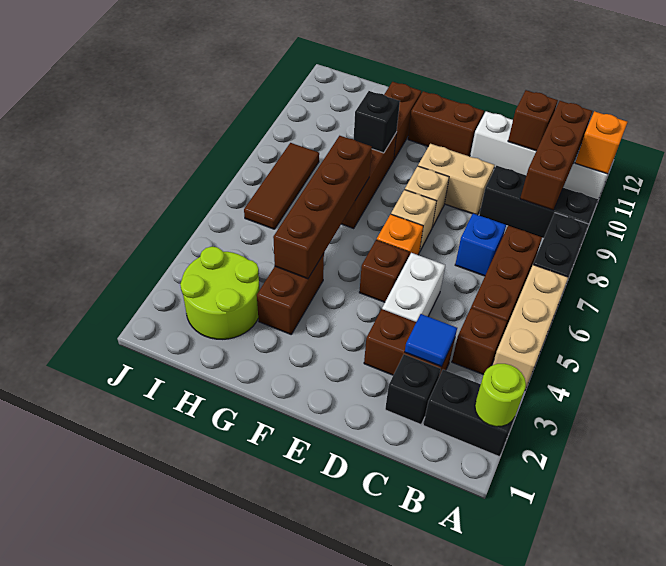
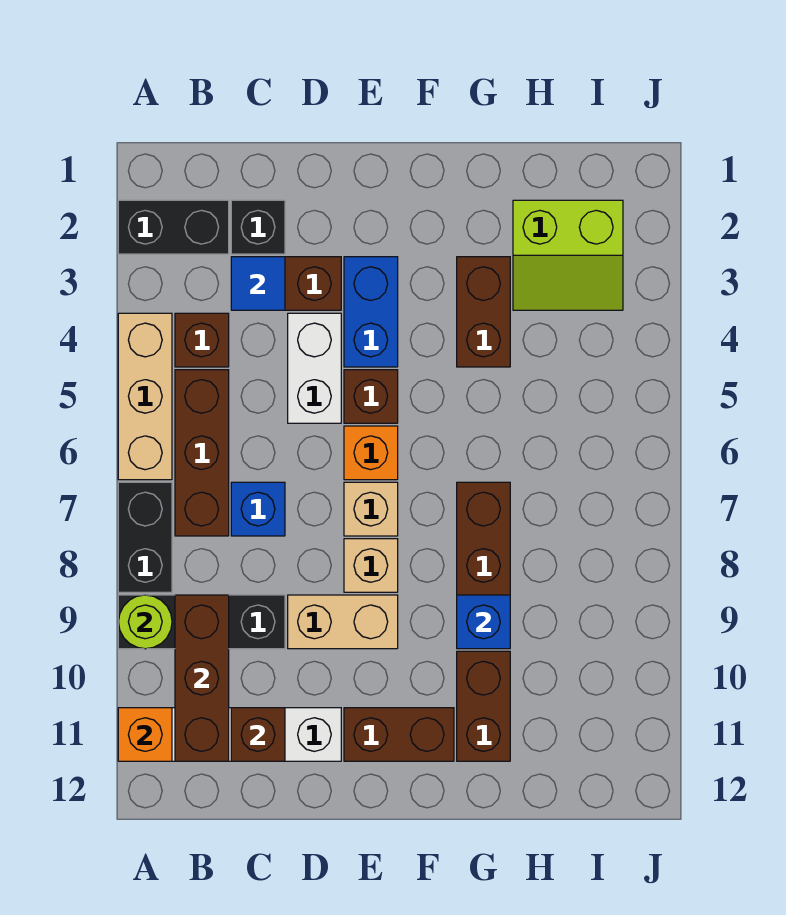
lime round brick A2 level 2 -> lime round brick A9 level 2
none -> blue brick E3:E4 level 1
brown brick G4:G7 level 2 -> none
black brick G9 level 2 -> blue brick G9 level 2
lime round brick H2:I3 level 1 -> lime slope H2:I3 level 1 top 2
brown tile I6:I8 level 1 -> none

————————

> **What needs to be done**: Output all the entries exactly, minus any pictures.

> **Task result**:
lime round brick A2 level 2 -> lime round brick A9 level 2
none -> blue brick E3:E4 level 1
brown brick G4:G7 level 2 -> none
black brick G9 level 2 -> blue brick G9 level 2
lime round brick H2:I3 level 1 -> lime slope H2:I3 level 1 top 2
brown tile I6:I8 level 1 -> none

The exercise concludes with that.